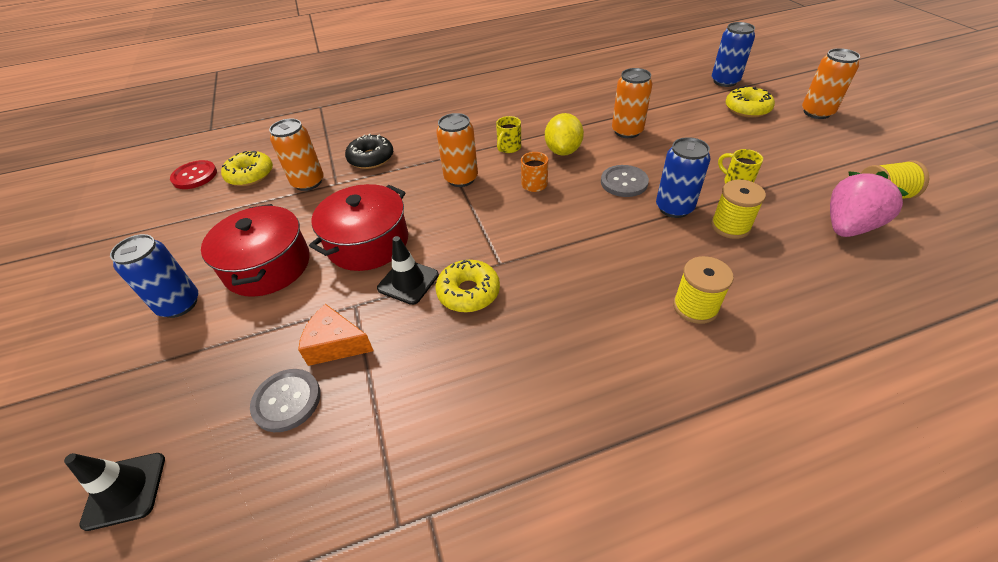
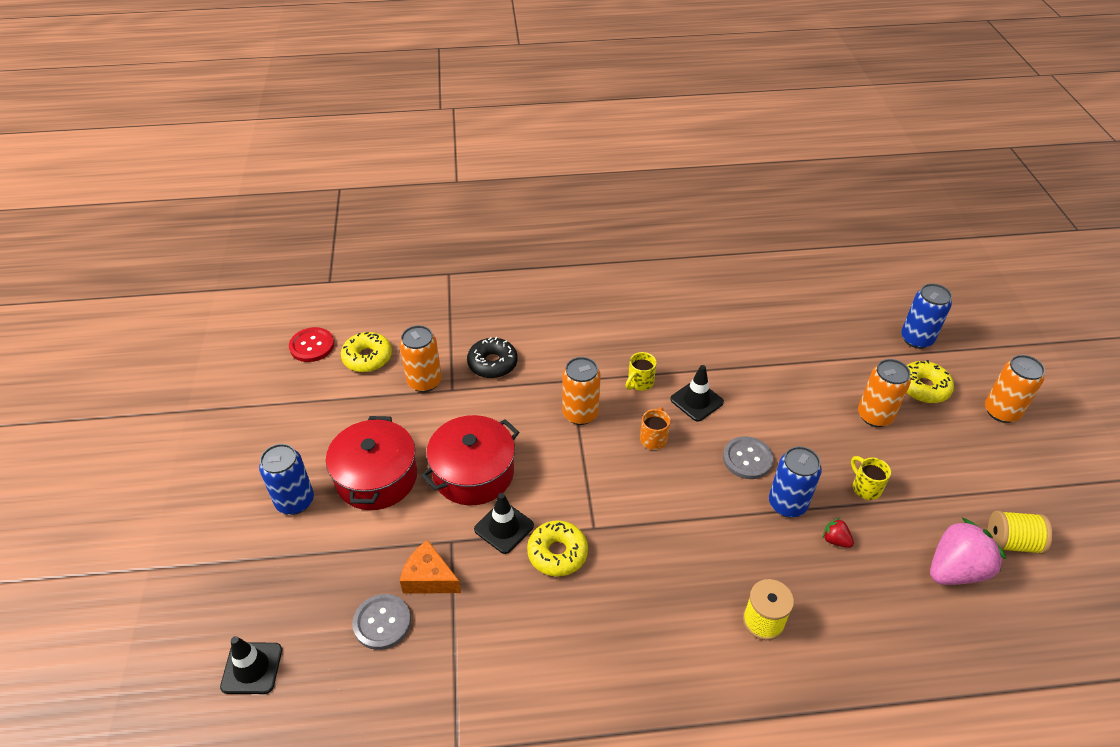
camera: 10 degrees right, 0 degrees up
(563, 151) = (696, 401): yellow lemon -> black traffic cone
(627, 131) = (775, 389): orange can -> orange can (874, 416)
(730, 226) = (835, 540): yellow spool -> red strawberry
+ + +
PROBLEM TO WORK ON -> Each line of the data must be restated exactly, and the pictures must be left out.

TASK ANSWER ->
camera: 10 degrees right, 0 degrees up
(563, 151) = (696, 401): yellow lemon -> black traffic cone
(627, 131) = (775, 389): orange can -> orange can (874, 416)
(730, 226) = (835, 540): yellow spool -> red strawberry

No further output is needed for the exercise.